Task details - Look for the line containing "pink tile J6:K6" in the records below. Then output it and all the lines that follow, exactly and without any others.

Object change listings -
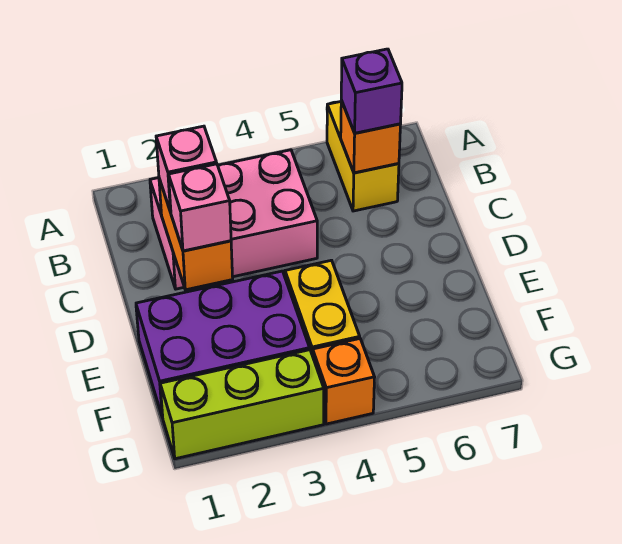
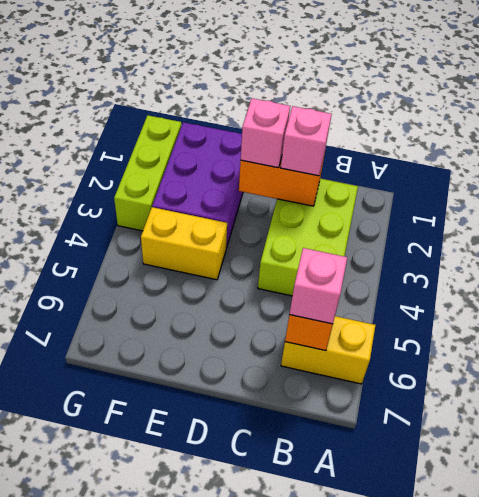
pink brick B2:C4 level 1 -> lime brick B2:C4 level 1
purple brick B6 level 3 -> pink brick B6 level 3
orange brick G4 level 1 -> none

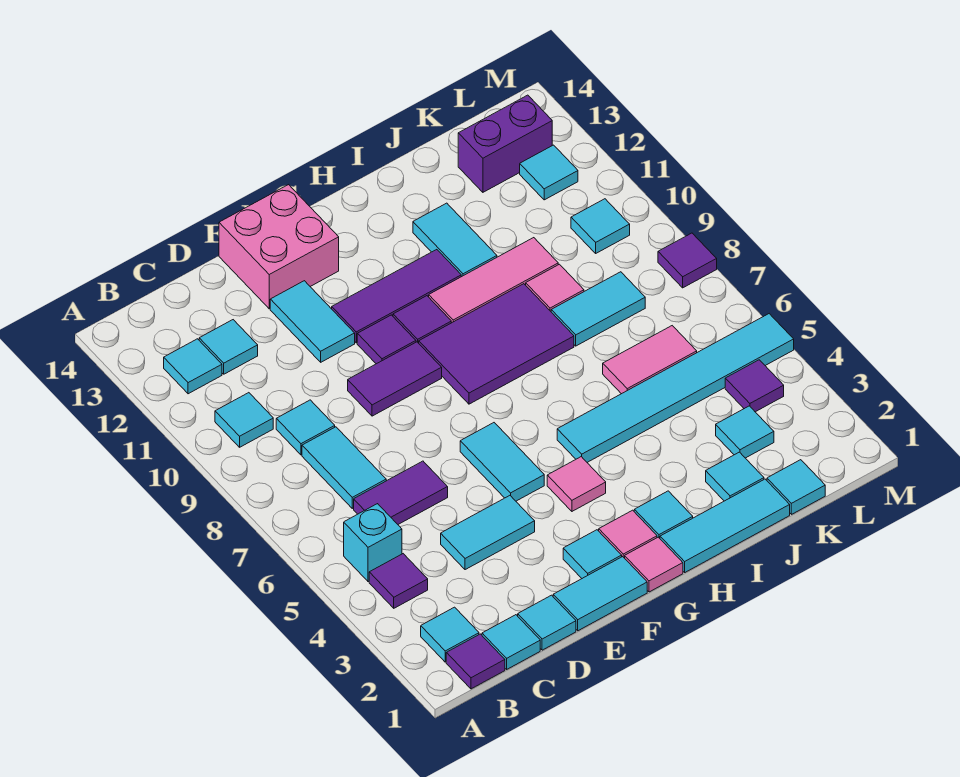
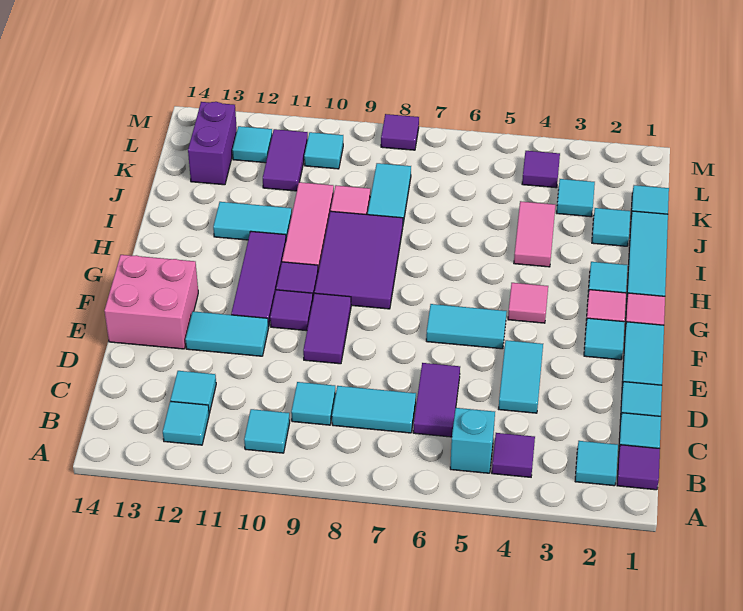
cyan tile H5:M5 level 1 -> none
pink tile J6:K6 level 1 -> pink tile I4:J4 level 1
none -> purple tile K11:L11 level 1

Output below -
pink tile J6:K6 level 1 -> pink tile I4:J4 level 1
none -> purple tile K11:L11 level 1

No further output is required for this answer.